[Object displacement listings]

....

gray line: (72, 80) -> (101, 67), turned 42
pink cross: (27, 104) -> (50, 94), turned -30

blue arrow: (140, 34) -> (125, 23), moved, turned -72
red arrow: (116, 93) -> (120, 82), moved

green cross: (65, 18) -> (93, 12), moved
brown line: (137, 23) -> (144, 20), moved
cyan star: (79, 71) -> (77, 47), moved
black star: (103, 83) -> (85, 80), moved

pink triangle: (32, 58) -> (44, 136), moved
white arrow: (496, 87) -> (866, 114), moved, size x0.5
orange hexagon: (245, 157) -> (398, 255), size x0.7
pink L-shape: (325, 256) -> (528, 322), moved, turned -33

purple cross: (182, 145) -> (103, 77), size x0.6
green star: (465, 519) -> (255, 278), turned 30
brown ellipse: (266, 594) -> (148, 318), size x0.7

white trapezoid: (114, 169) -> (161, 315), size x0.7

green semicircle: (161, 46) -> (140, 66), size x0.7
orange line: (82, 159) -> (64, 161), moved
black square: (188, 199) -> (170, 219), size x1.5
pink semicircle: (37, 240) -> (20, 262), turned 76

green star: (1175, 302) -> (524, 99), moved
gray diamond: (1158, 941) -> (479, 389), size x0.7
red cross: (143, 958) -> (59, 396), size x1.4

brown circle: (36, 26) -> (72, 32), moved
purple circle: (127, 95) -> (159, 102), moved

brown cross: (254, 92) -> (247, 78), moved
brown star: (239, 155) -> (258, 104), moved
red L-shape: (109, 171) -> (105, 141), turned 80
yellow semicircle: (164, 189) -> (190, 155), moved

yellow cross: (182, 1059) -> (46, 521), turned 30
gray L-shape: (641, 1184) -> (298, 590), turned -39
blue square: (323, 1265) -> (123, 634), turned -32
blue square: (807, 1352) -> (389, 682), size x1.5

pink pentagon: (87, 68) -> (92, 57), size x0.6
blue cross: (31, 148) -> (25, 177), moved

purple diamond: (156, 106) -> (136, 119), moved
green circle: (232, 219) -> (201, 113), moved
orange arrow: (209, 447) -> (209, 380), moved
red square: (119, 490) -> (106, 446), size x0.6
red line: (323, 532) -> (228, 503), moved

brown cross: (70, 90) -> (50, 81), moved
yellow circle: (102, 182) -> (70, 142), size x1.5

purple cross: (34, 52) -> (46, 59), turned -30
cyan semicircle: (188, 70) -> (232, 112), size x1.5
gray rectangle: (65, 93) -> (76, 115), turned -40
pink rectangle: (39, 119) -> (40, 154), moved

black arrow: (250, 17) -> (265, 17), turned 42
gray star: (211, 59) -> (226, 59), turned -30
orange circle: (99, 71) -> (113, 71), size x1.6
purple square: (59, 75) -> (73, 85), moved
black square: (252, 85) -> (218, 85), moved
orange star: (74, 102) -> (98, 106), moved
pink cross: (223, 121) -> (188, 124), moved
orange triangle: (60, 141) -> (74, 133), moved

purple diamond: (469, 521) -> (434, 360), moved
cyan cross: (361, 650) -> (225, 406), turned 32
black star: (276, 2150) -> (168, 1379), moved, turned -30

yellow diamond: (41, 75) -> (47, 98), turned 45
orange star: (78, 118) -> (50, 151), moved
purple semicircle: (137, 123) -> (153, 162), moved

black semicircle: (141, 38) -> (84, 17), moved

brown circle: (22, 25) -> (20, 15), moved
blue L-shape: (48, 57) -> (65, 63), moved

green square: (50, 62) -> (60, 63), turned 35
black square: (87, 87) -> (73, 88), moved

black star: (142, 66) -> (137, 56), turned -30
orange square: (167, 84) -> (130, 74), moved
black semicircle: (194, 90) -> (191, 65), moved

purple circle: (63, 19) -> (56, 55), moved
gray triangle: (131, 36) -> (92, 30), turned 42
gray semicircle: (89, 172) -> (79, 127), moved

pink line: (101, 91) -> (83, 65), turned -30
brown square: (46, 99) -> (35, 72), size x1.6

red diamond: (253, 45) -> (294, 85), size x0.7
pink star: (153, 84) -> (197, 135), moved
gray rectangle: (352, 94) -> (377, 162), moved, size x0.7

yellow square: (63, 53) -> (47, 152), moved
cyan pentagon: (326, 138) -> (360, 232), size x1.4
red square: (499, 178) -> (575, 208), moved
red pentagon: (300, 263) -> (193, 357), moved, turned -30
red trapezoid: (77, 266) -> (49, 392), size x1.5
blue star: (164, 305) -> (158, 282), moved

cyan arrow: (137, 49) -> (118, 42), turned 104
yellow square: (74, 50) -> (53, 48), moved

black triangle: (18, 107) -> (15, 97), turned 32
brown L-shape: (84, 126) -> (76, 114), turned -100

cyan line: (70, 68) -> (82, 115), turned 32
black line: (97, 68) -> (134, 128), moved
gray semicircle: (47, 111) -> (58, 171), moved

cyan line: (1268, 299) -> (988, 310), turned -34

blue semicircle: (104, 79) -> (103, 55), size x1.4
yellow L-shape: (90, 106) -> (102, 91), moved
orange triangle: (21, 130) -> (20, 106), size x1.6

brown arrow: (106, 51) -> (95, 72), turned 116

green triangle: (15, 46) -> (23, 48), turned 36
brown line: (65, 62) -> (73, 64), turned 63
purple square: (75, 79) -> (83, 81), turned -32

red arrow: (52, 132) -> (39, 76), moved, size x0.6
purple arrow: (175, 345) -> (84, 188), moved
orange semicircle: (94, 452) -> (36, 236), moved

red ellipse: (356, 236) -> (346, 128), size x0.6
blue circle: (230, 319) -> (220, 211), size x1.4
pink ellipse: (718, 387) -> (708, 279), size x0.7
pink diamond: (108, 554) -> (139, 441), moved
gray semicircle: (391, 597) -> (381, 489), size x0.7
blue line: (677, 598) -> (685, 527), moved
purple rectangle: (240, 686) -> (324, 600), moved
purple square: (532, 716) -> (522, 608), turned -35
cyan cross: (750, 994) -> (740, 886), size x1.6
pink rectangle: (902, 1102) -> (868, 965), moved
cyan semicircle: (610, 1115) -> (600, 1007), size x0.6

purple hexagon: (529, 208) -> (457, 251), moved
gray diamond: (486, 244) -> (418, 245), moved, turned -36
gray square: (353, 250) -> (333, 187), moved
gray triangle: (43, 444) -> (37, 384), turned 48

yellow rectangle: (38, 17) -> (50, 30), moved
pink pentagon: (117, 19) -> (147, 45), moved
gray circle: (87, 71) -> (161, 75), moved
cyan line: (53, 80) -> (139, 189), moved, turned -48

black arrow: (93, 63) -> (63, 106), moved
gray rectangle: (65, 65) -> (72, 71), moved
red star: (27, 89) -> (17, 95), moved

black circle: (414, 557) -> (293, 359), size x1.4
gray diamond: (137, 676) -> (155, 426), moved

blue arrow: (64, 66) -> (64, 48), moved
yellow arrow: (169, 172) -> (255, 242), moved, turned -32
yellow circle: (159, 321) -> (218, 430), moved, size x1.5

....

Using the entries above, return exactly the lines from the line with "brown star: (239, 155) -> (258, 104), moved" to the line with "blue square: (807, 1352)", counting both of those lines.

brown star: (239, 155) -> (258, 104), moved
red L-shape: (109, 171) -> (105, 141), turned 80
yellow semicircle: (164, 189) -> (190, 155), moved

yellow cross: (182, 1059) -> (46, 521), turned 30
gray L-shape: (641, 1184) -> (298, 590), turned -39
blue square: (323, 1265) -> (123, 634), turned -32
blue square: (807, 1352) -> (389, 682), size x1.5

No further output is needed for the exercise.